*EXERCISE DESCRIPTION:*
Print what the records say exactly, and omit the pictures.

*DATA FOR ANALYSIS:*
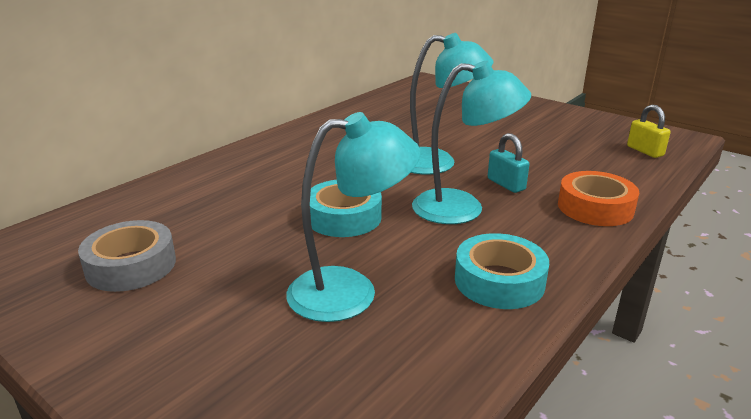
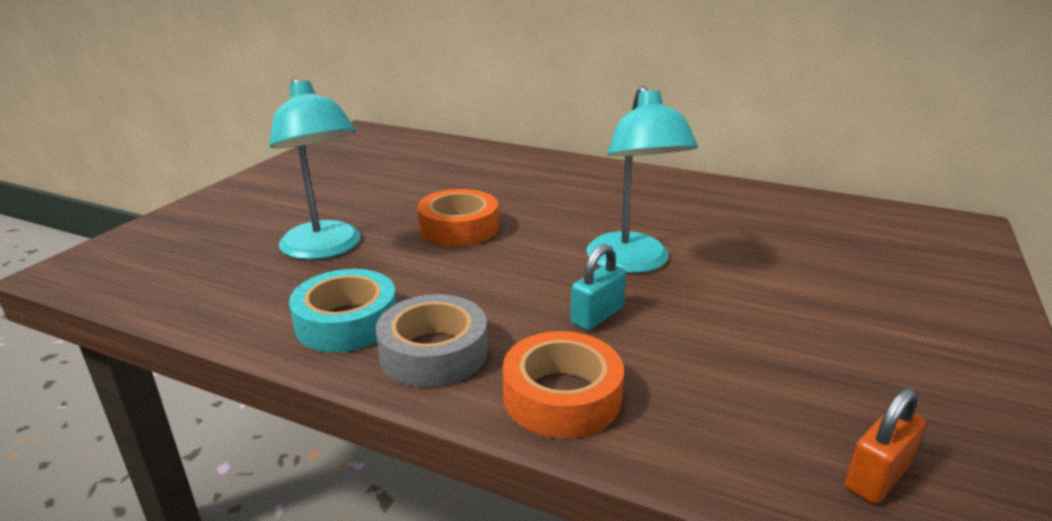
camera: 75 degrees right, 0 degrees up
grey tape [78,220,176,292] -> grey tape moved to [375,294,488,387]
turquoise tape [310,180,382,237] -> orange tape [417,189,499,247]
turquoise lamp [412,61,531,224] -> none
yellow padlock [627,105,670,158] -> orange padlock [845,387,926,504]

*THE ANSWER:*
camera: 75 degrees right, 0 degrees up
grey tape [78,220,176,292] -> grey tape moved to [375,294,488,387]
turquoise tape [310,180,382,237] -> orange tape [417,189,499,247]
turquoise lamp [412,61,531,224] -> none
yellow padlock [627,105,670,158] -> orange padlock [845,387,926,504]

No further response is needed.